:: INSTRUCTIONS FOR THE TASK ::
No pictures should appear in the copy; otherwise retype the entries exactly.

:: SUPPLIED DATA ::

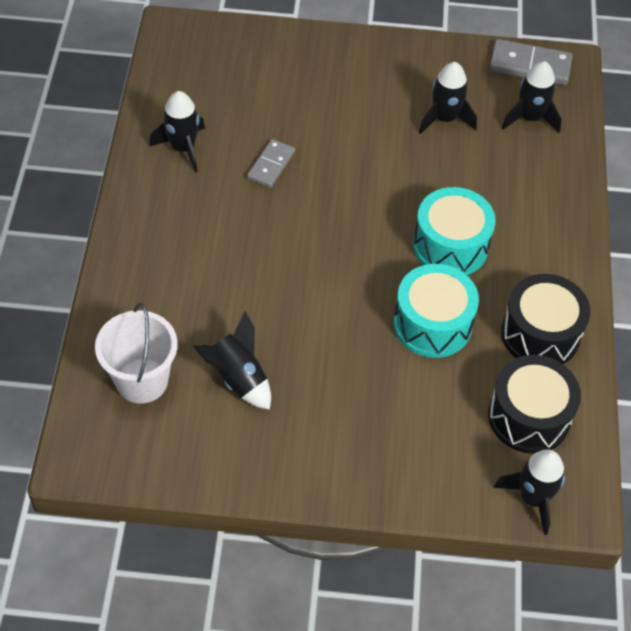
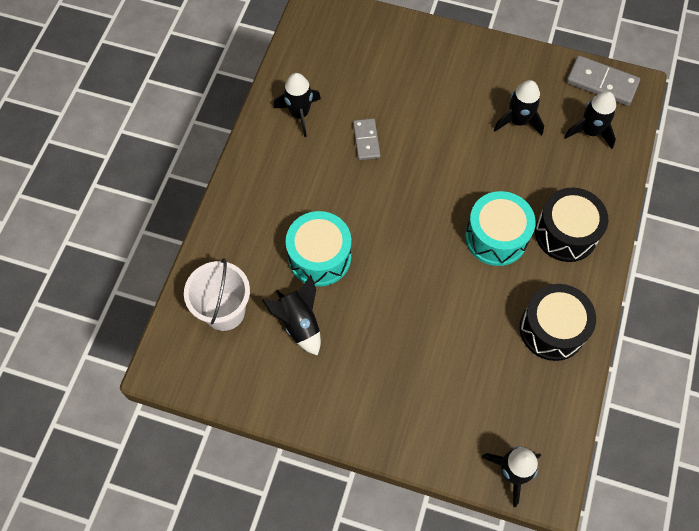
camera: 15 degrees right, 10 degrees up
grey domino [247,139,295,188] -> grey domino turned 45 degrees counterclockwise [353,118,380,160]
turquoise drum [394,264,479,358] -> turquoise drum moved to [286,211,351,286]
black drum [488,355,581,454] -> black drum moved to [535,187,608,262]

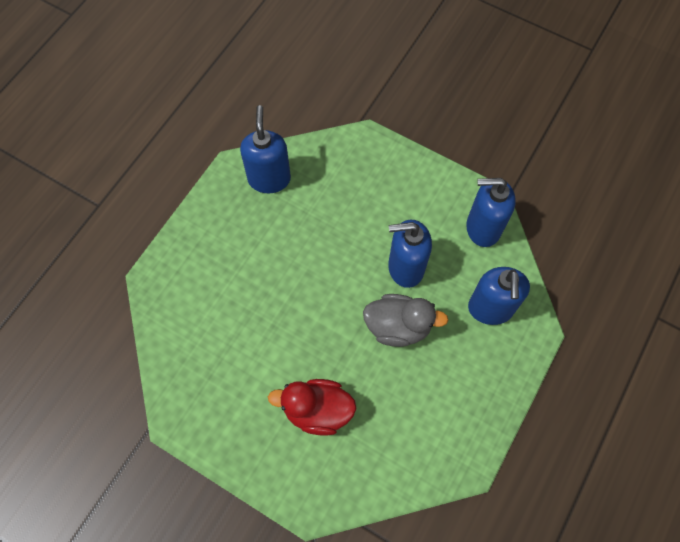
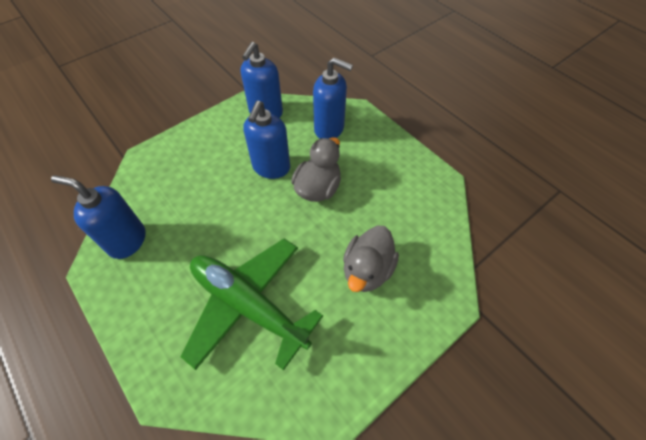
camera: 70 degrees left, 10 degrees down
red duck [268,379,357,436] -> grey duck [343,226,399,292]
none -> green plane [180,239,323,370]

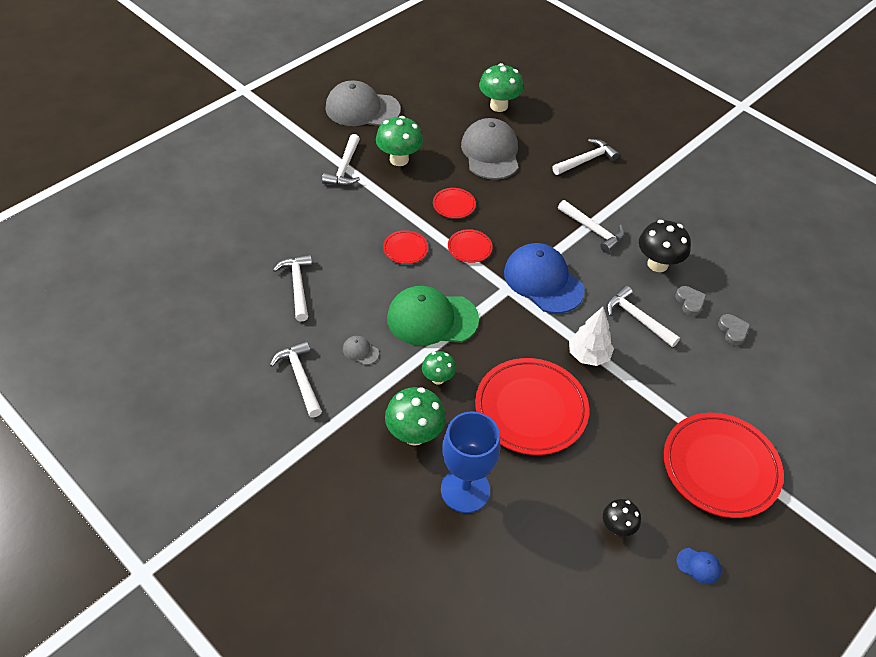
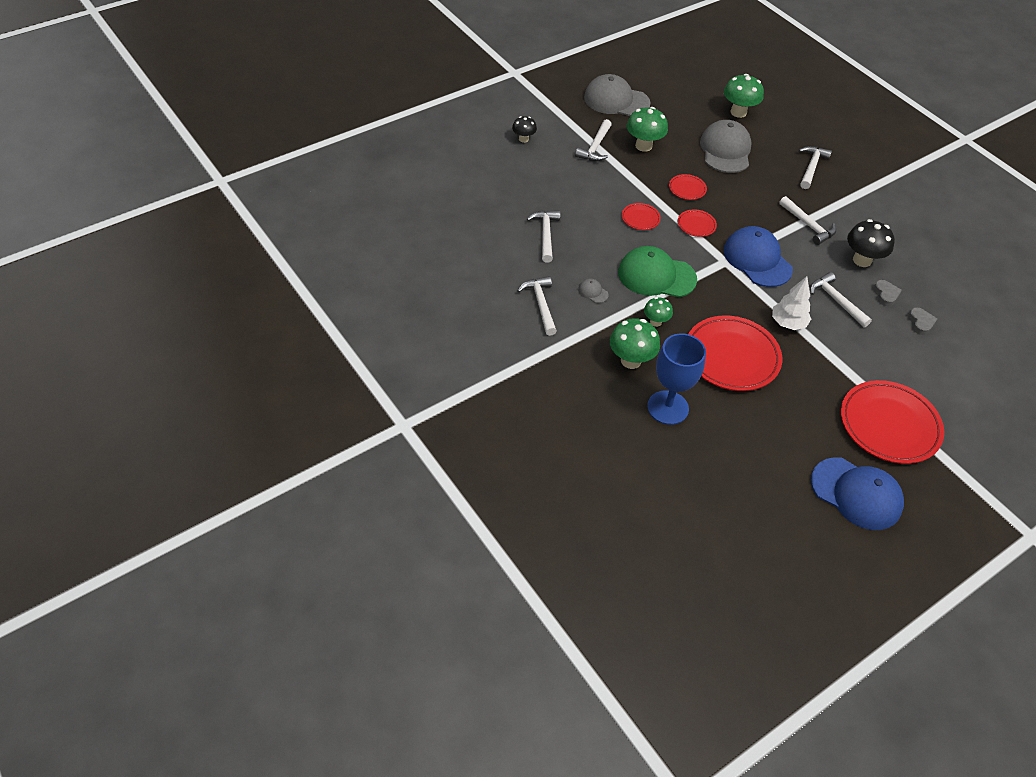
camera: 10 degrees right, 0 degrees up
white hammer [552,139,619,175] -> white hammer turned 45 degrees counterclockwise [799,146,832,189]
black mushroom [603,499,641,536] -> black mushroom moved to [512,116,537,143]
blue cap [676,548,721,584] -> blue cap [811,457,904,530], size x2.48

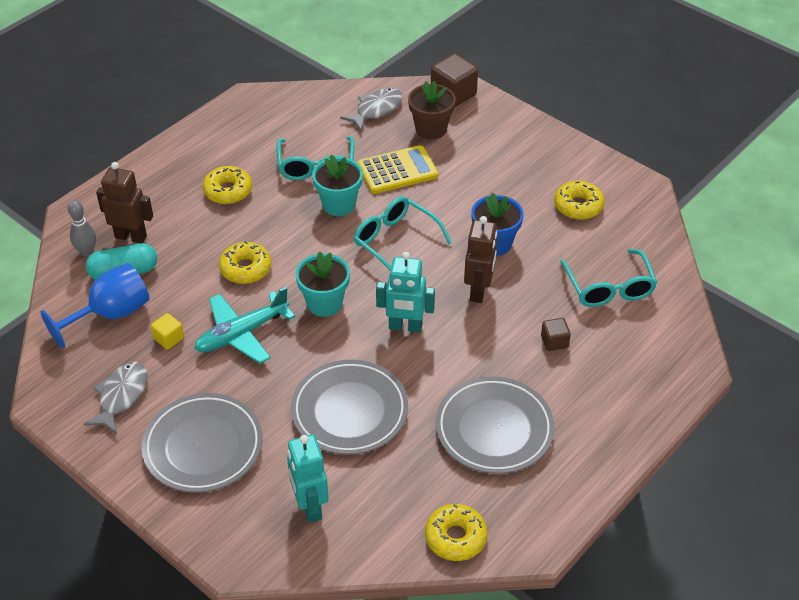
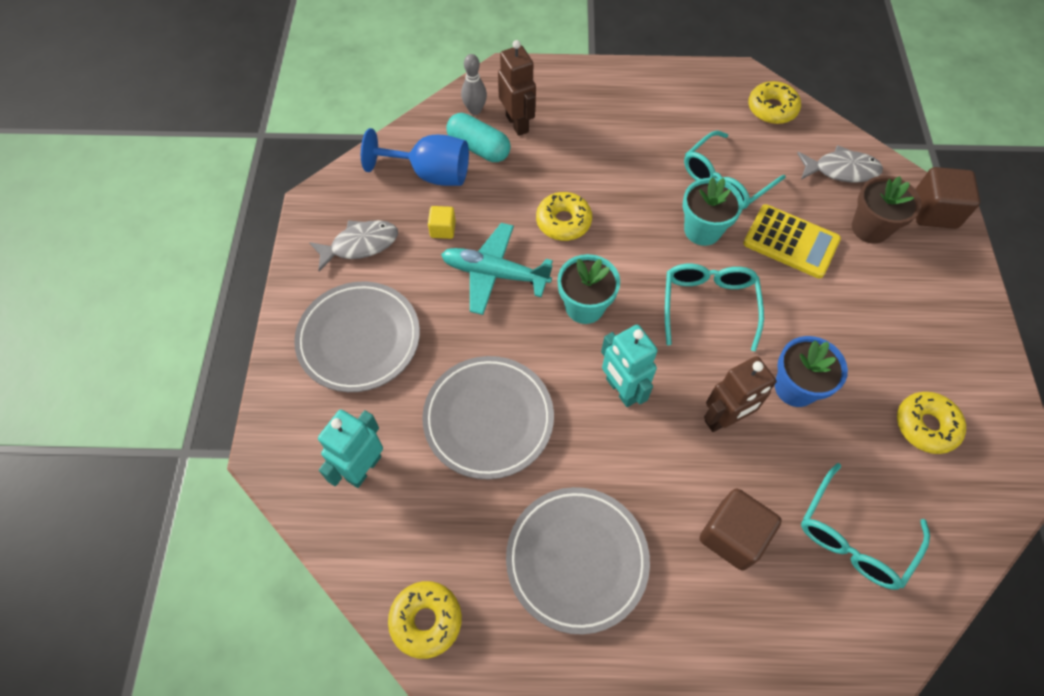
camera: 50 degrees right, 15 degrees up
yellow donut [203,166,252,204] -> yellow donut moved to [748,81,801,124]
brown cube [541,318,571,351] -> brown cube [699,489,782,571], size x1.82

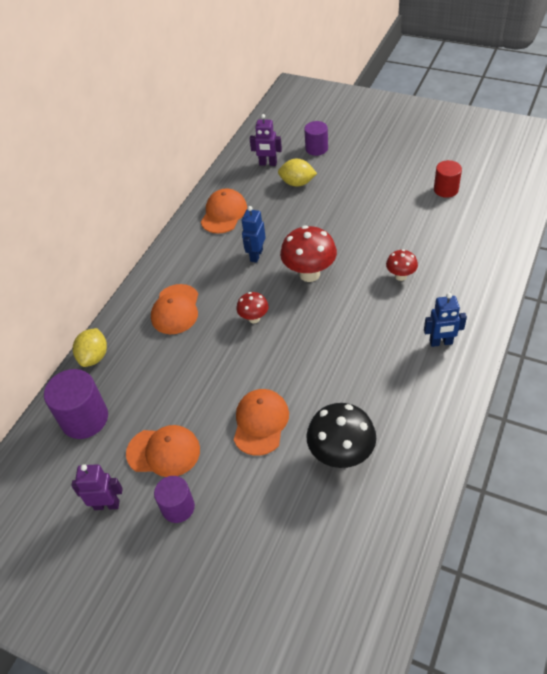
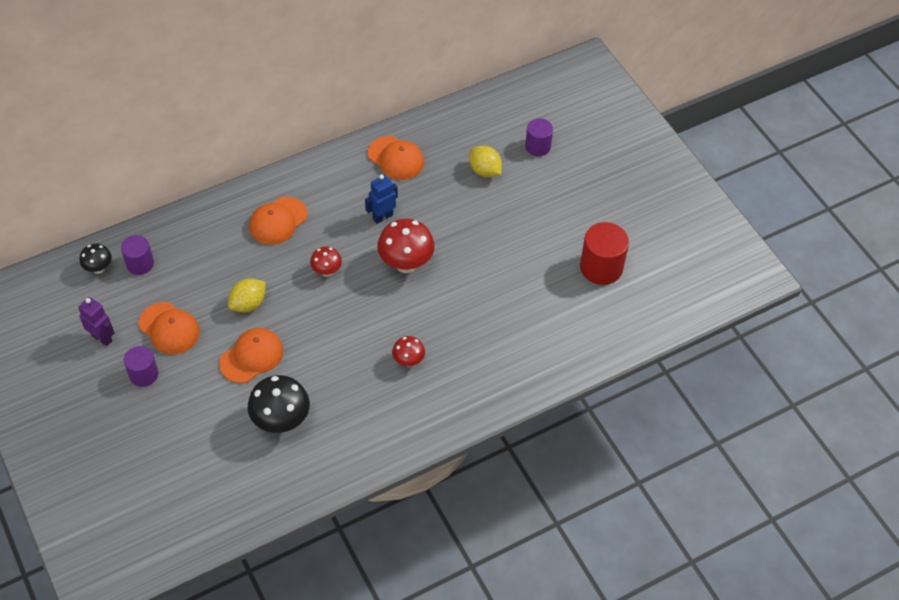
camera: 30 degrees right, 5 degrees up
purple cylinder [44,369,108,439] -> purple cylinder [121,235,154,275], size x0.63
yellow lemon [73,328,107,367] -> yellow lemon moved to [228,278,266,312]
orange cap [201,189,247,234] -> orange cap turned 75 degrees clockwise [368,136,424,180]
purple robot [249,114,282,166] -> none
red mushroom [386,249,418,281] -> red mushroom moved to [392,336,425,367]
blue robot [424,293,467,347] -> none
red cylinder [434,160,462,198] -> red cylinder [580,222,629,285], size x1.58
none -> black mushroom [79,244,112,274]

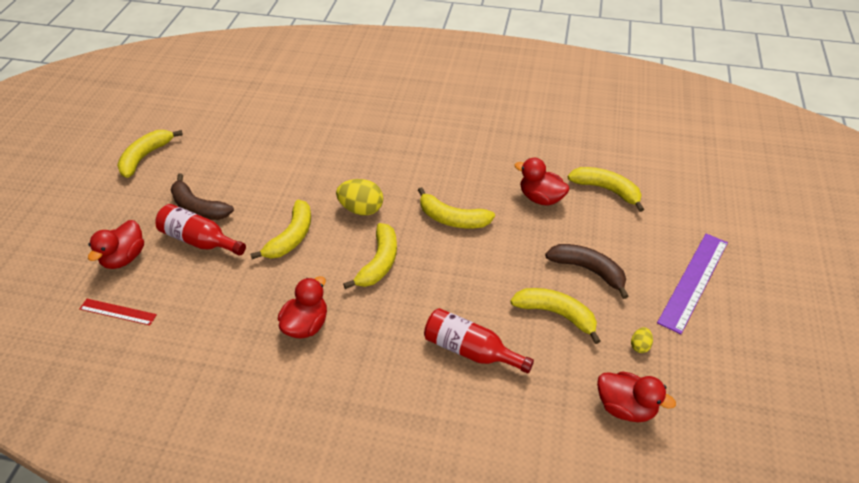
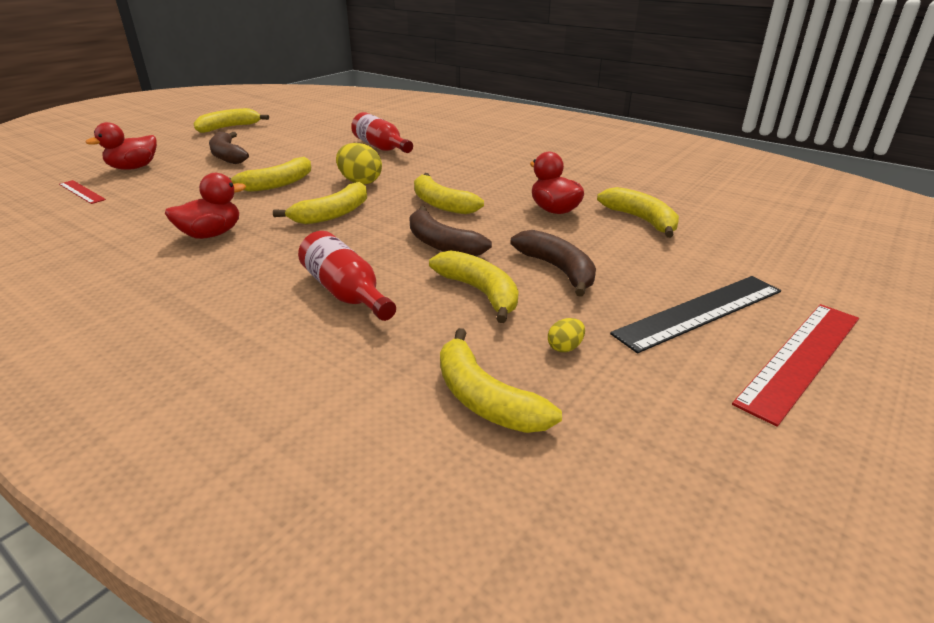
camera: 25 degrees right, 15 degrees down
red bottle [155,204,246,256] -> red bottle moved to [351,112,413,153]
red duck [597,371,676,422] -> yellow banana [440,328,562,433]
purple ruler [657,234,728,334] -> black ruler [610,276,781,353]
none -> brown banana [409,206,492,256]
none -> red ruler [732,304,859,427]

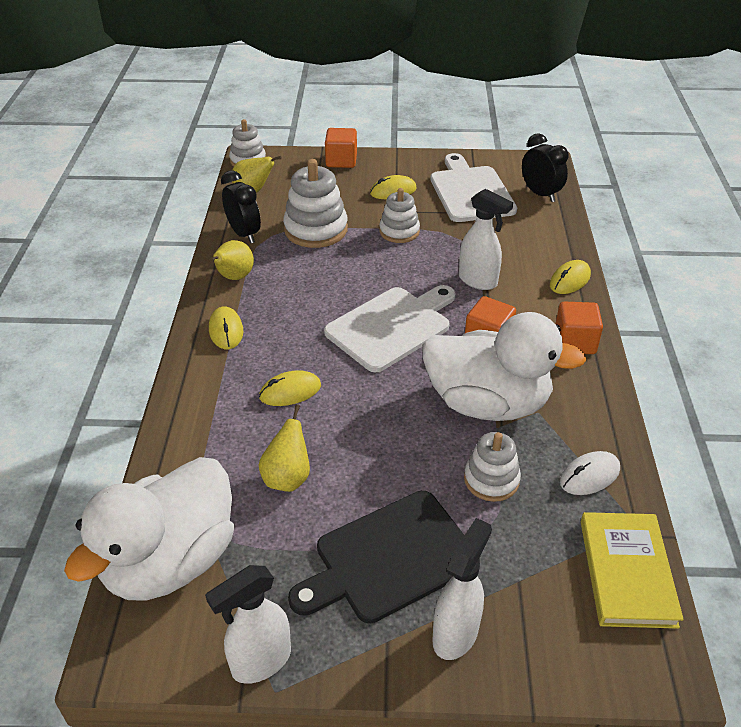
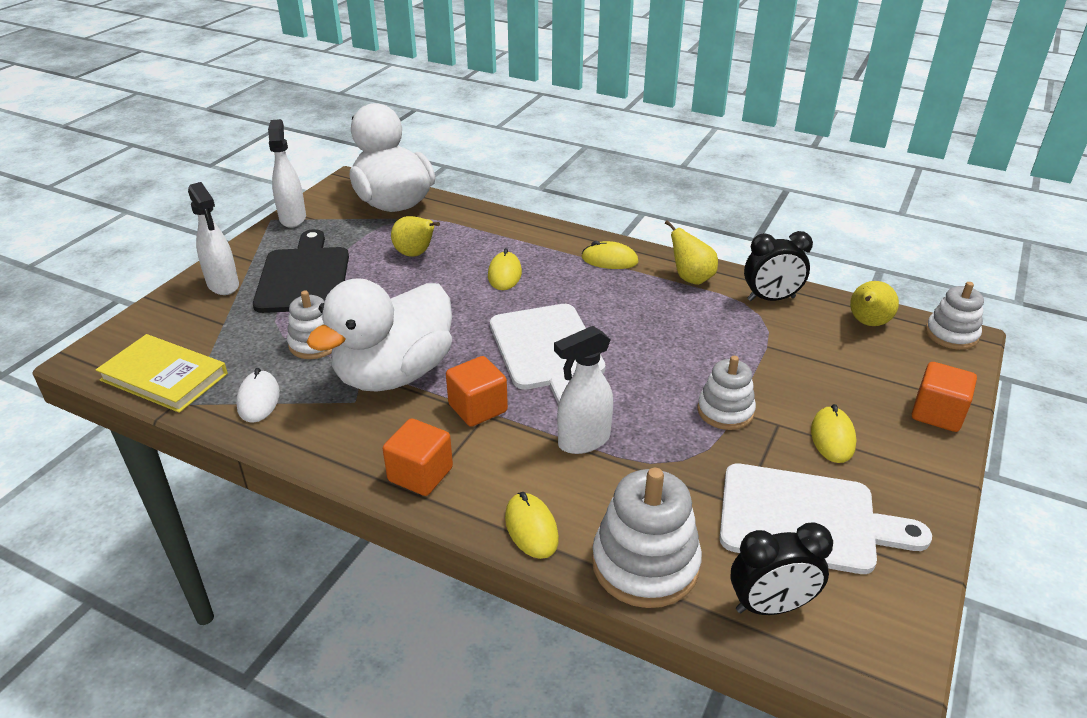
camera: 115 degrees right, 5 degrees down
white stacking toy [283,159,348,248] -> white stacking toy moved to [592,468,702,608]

:: TASK RESPONSE ::
camera: 15 degrees right, 10 degrees up
grey domino [247,139,295,188] -> grey domino turned 45 degrees counterclockwise [353,118,380,160]
turquoise drum [394,264,479,358] -> turquoise drum moved to [286,211,351,286]
black drum [488,355,581,454] -> black drum moved to [535,187,608,262]

camera: 70 degrees left, 10 degrees down
red duck [268,379,357,436] -> grey duck [343,226,399,292]
none -> green plane [180,239,323,370]

camera: 10 degrees right, 0 degrees up
white hammer [552,139,619,175] -> white hammer turned 45 degrees counterclockwise [799,146,832,189]
black mushroom [603,499,641,536] -> black mushroom moved to [512,116,537,143]
blue cap [676,548,721,584] -> blue cap [811,457,904,530], size x2.48

camera: 50 degrees right, 15 degrees up
yellow donut [203,166,252,204] -> yellow donut moved to [748,81,801,124]
brown cube [541,318,571,351] -> brown cube [699,489,782,571], size x1.82

camera: 30 degrees right, 5 degrees up
purple cylinder [44,369,108,439] -> purple cylinder [121,235,154,275], size x0.63
yellow lemon [73,328,107,367] -> yellow lemon moved to [228,278,266,312]
orange cap [201,189,247,234] -> orange cap turned 75 degrees clockwise [368,136,424,180]
purple robot [249,114,282,166] -> none
red mushroom [386,249,418,281] -> red mushroom moved to [392,336,425,367]
blue robot [424,293,467,347] -> none
red cylinder [434,160,462,198] -> red cylinder [580,222,629,285], size x1.58
none -> black mushroom [79,244,112,274]

camera: 25 degrees right, 15 degrees down
red bottle [155,204,246,256] -> red bottle moved to [351,112,413,153]
red duck [597,371,676,422] -> yellow banana [440,328,562,433]
purple ruler [657,234,728,334] -> black ruler [610,276,781,353]
none -> brown banana [409,206,492,256]
none -> red ruler [732,304,859,427]

camera: 115 degrees right, 5 degrees down
white stacking toy [283,159,348,248] -> white stacking toy moved to [592,468,702,608]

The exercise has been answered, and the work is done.